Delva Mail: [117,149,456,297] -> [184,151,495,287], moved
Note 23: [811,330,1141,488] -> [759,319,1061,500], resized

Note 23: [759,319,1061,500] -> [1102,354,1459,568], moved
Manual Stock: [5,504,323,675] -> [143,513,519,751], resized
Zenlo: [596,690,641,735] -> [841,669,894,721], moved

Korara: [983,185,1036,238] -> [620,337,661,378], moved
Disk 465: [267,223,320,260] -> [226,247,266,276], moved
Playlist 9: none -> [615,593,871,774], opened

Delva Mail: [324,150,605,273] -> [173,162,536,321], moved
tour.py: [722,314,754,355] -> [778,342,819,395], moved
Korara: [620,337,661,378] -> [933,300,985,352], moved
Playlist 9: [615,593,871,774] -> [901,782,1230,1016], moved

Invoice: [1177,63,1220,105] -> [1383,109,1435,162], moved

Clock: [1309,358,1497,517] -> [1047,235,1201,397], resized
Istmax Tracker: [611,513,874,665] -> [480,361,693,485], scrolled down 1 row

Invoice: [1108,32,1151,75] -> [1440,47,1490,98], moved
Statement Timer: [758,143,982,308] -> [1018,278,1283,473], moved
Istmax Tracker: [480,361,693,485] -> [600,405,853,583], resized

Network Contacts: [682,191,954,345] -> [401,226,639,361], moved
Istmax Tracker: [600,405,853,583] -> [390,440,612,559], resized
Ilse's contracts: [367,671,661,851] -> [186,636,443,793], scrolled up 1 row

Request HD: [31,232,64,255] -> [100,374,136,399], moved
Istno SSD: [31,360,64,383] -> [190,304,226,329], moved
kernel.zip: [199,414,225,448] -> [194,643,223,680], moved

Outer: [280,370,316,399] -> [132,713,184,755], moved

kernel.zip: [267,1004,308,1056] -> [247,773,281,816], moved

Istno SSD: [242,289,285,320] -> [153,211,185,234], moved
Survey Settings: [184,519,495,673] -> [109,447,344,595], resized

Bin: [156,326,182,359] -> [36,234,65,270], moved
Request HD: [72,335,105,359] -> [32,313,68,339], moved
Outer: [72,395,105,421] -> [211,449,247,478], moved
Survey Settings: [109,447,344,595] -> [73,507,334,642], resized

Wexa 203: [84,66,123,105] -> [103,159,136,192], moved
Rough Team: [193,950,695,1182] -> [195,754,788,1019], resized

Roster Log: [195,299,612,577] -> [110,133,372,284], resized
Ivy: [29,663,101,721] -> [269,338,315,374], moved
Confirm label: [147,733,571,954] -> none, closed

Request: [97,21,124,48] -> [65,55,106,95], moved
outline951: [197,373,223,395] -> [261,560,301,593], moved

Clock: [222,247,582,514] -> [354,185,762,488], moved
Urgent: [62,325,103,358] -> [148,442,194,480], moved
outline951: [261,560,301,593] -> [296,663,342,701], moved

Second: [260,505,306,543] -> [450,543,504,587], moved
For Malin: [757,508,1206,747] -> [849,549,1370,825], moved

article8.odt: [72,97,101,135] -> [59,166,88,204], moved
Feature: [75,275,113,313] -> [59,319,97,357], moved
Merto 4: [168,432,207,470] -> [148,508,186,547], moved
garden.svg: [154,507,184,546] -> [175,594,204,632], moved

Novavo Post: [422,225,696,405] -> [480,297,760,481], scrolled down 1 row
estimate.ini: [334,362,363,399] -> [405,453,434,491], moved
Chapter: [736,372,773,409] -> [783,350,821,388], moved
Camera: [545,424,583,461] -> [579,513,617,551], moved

_ _ _ _ _ _ _

→ **Task objective**: Filter the data above by the word "Tracker" and copy every line that matches.

→ **Finished task**:
Istmax Tracker: [611,513,874,665] -> [480,361,693,485], scrolled down 1 row
Istmax Tracker: [480,361,693,485] -> [600,405,853,583], resized
Istmax Tracker: [600,405,853,583] -> [390,440,612,559], resized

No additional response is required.